Please copy exactly the part of the records below that opens with the line containing "J3 pin 4: DIO -> CTL" and closes with the line containing "D3: LED (A FWD, K VA) -> none", leaving out any pictures.

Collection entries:
============================================================

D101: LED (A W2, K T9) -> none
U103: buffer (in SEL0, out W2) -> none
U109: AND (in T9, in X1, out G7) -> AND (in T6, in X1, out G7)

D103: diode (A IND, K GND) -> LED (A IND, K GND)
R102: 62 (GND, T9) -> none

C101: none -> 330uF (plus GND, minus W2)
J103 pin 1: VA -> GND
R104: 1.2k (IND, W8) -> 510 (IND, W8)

============================================================

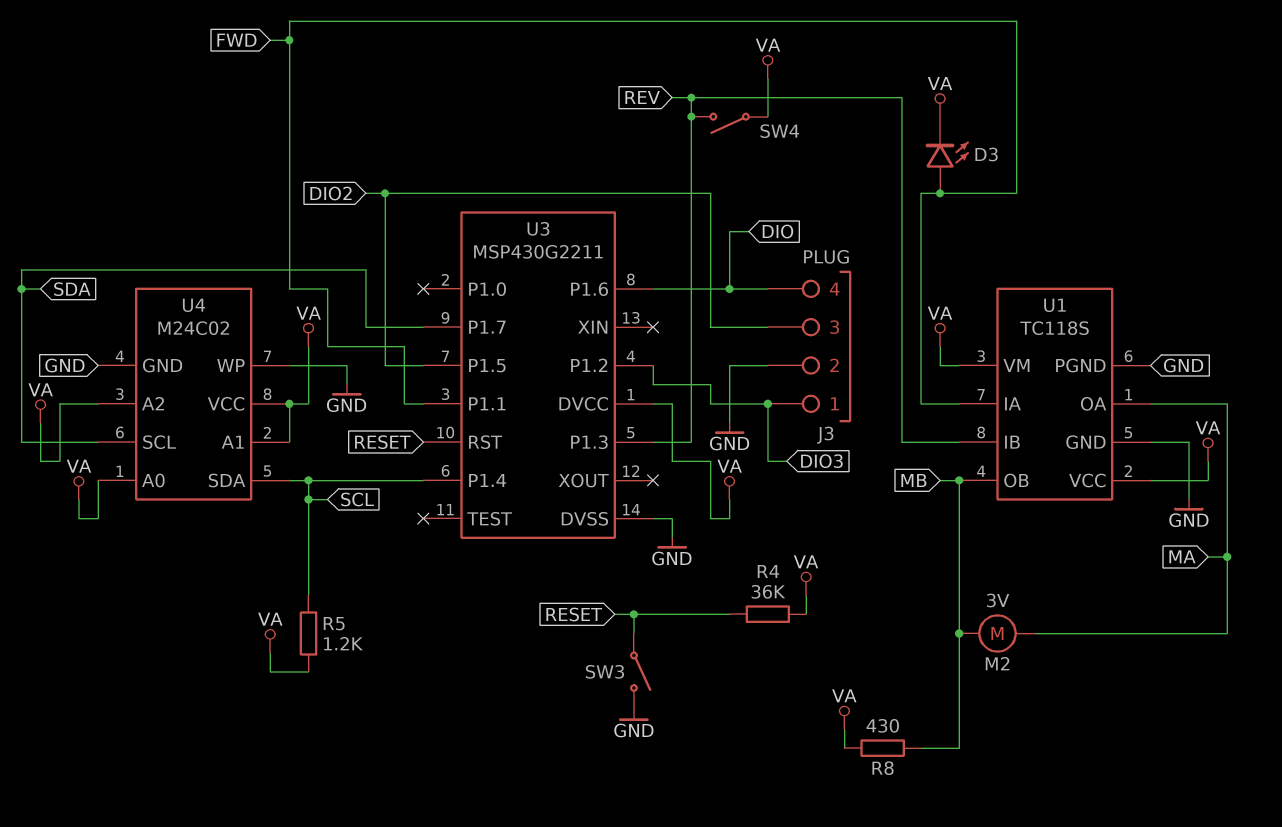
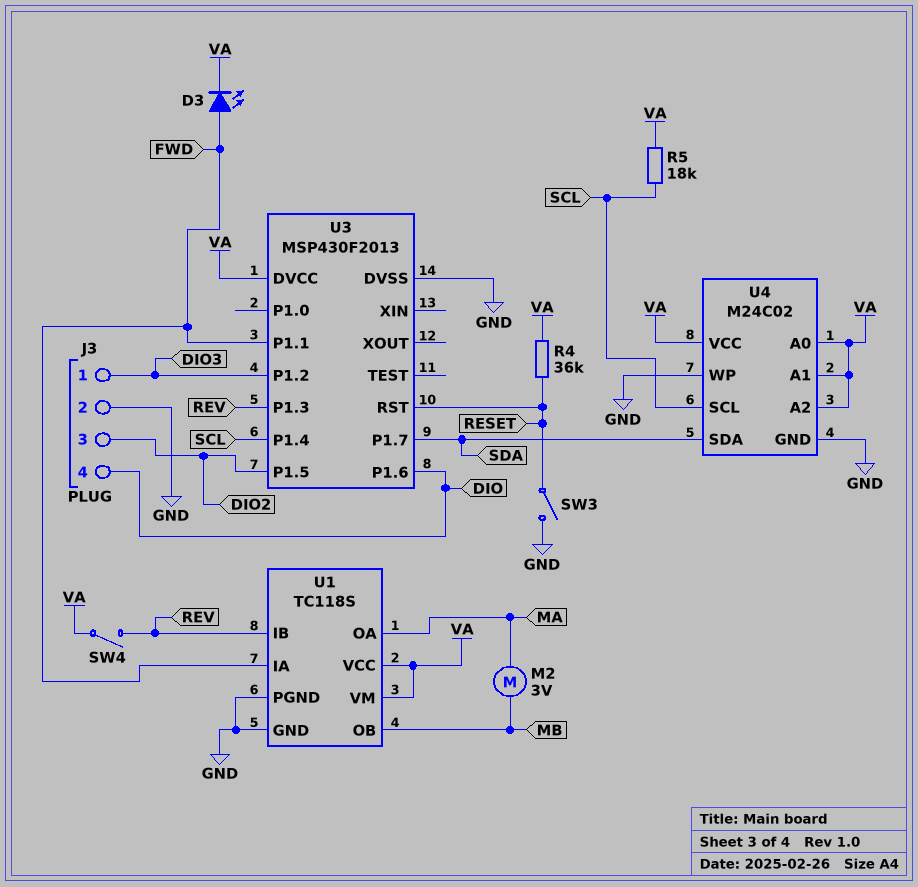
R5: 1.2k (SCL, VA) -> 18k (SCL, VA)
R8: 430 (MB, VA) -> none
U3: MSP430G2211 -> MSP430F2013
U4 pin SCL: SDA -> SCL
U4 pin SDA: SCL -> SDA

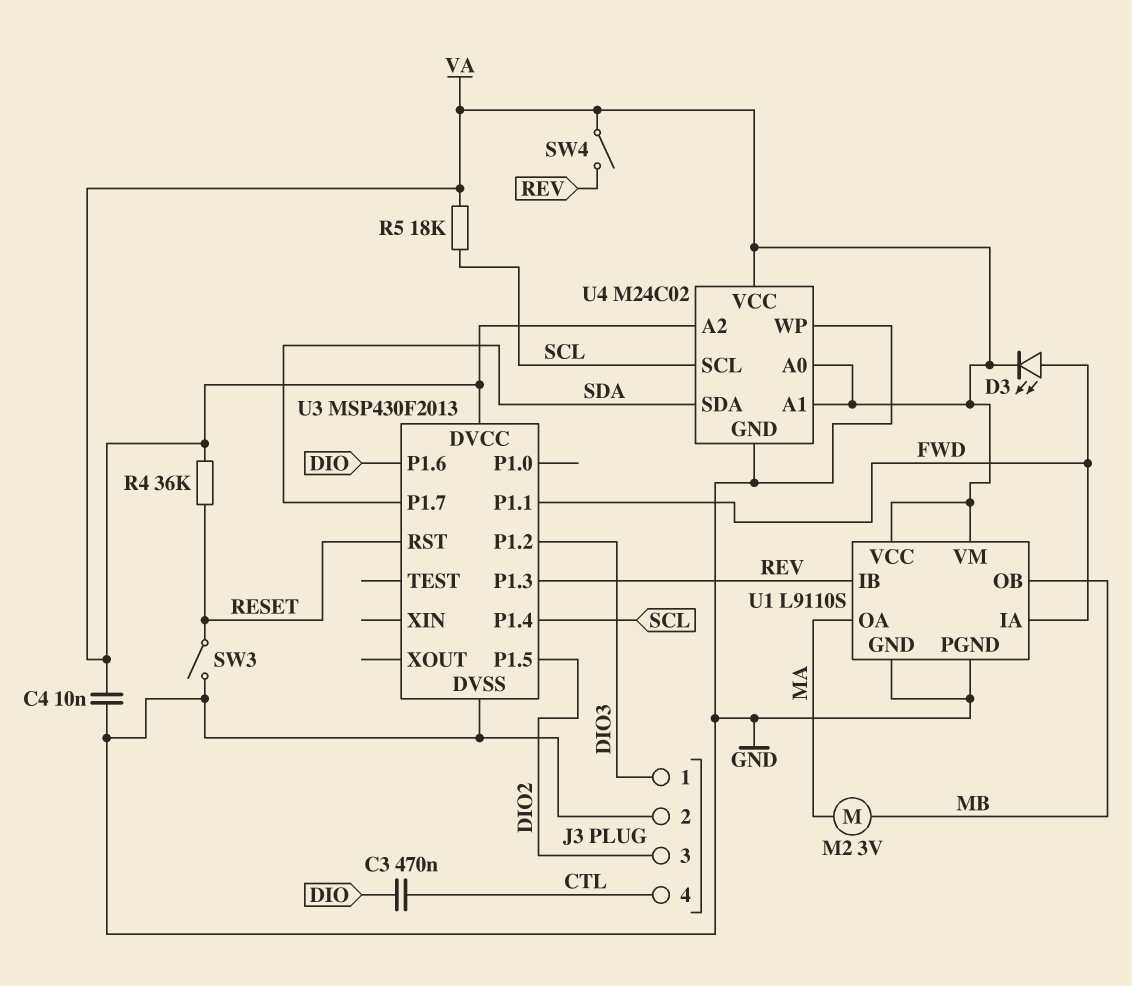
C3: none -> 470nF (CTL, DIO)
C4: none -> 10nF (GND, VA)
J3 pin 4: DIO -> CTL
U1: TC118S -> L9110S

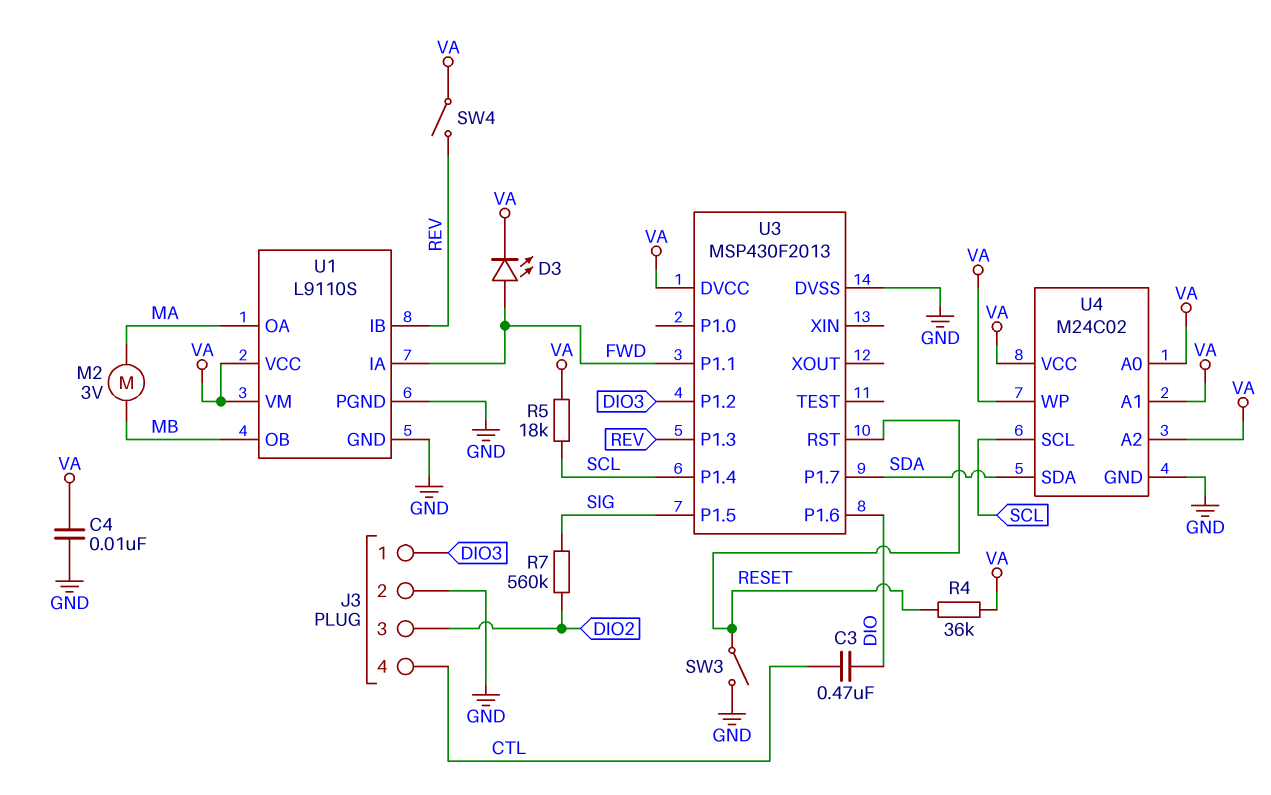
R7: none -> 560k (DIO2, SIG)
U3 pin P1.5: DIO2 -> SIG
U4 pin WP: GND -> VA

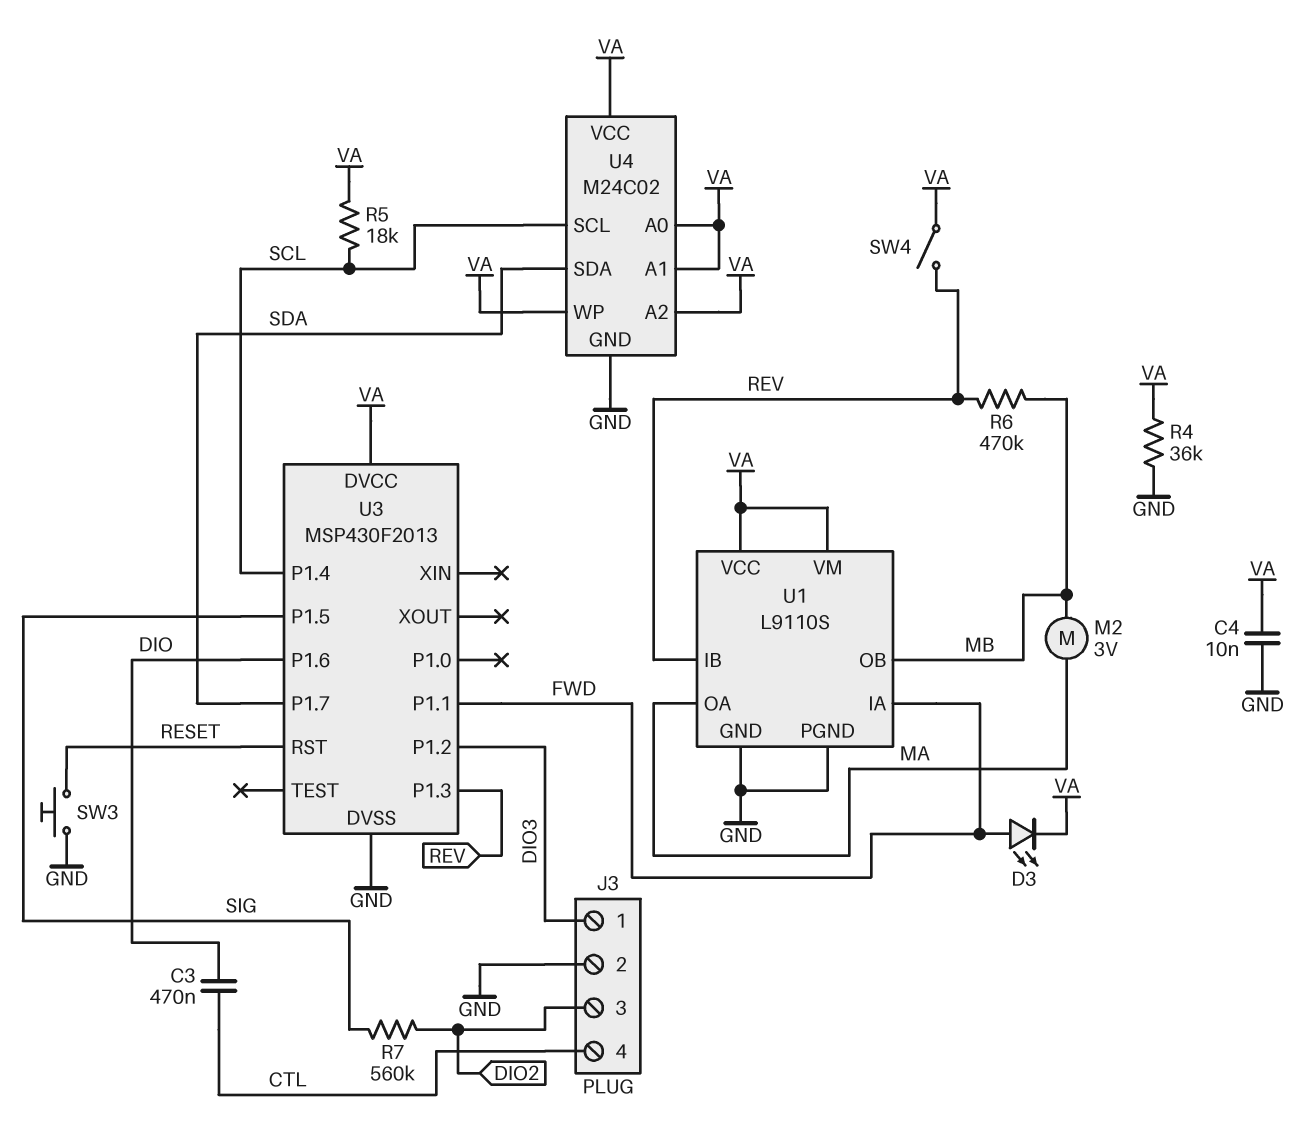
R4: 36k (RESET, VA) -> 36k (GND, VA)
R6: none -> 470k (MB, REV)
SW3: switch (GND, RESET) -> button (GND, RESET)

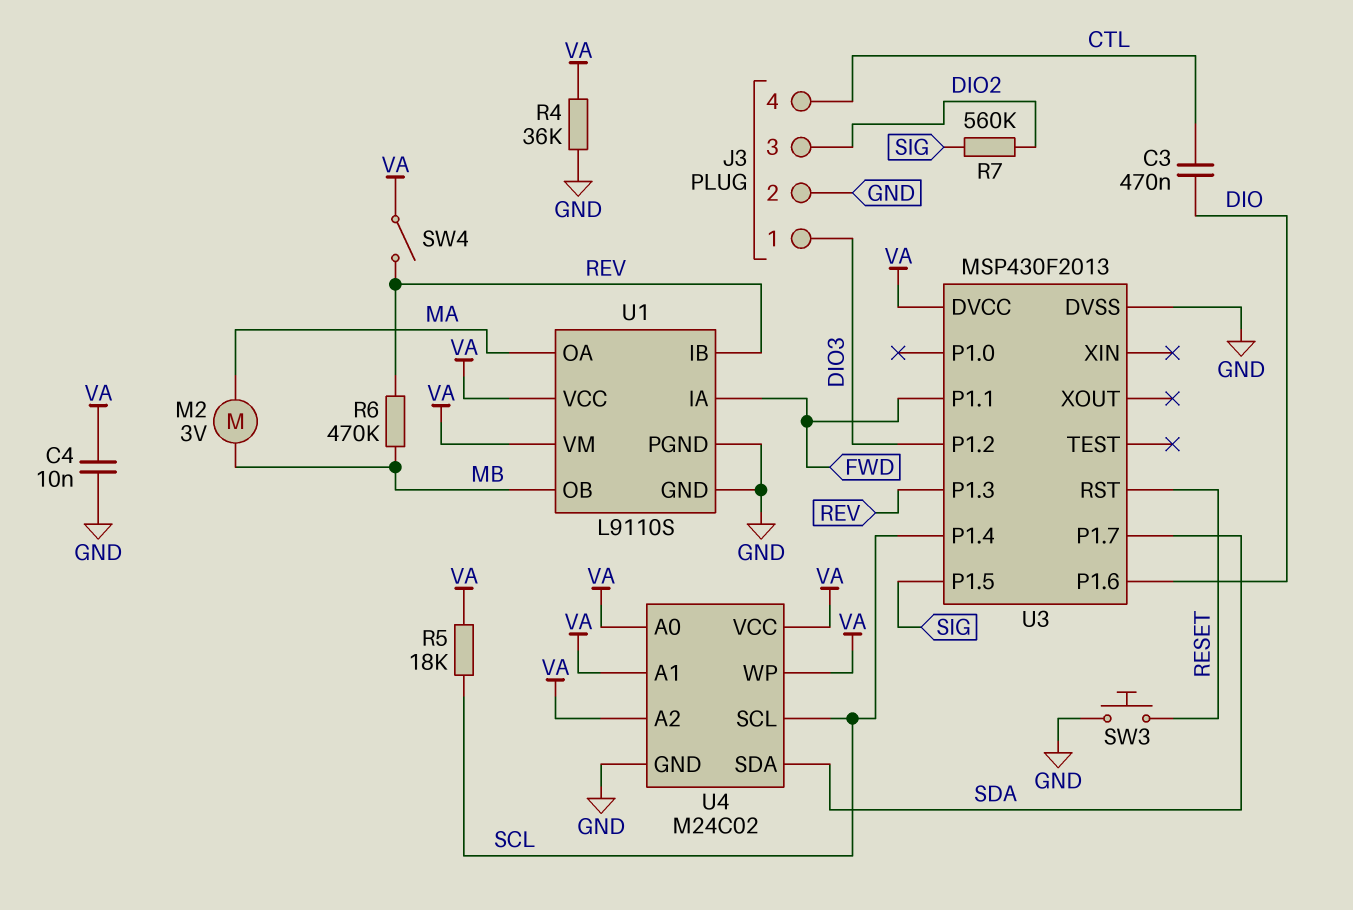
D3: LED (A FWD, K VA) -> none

============================================================

SOLUTION FOR THIS PROBLEM:
J3 pin 4: DIO -> CTL
U1: TC118S -> L9110S

R7: none -> 560k (DIO2, SIG)
U3 pin P1.5: DIO2 -> SIG
U4 pin WP: GND -> VA

R4: 36k (RESET, VA) -> 36k (GND, VA)
R6: none -> 470k (MB, REV)
SW3: switch (GND, RESET) -> button (GND, RESET)

D3: LED (A FWD, K VA) -> none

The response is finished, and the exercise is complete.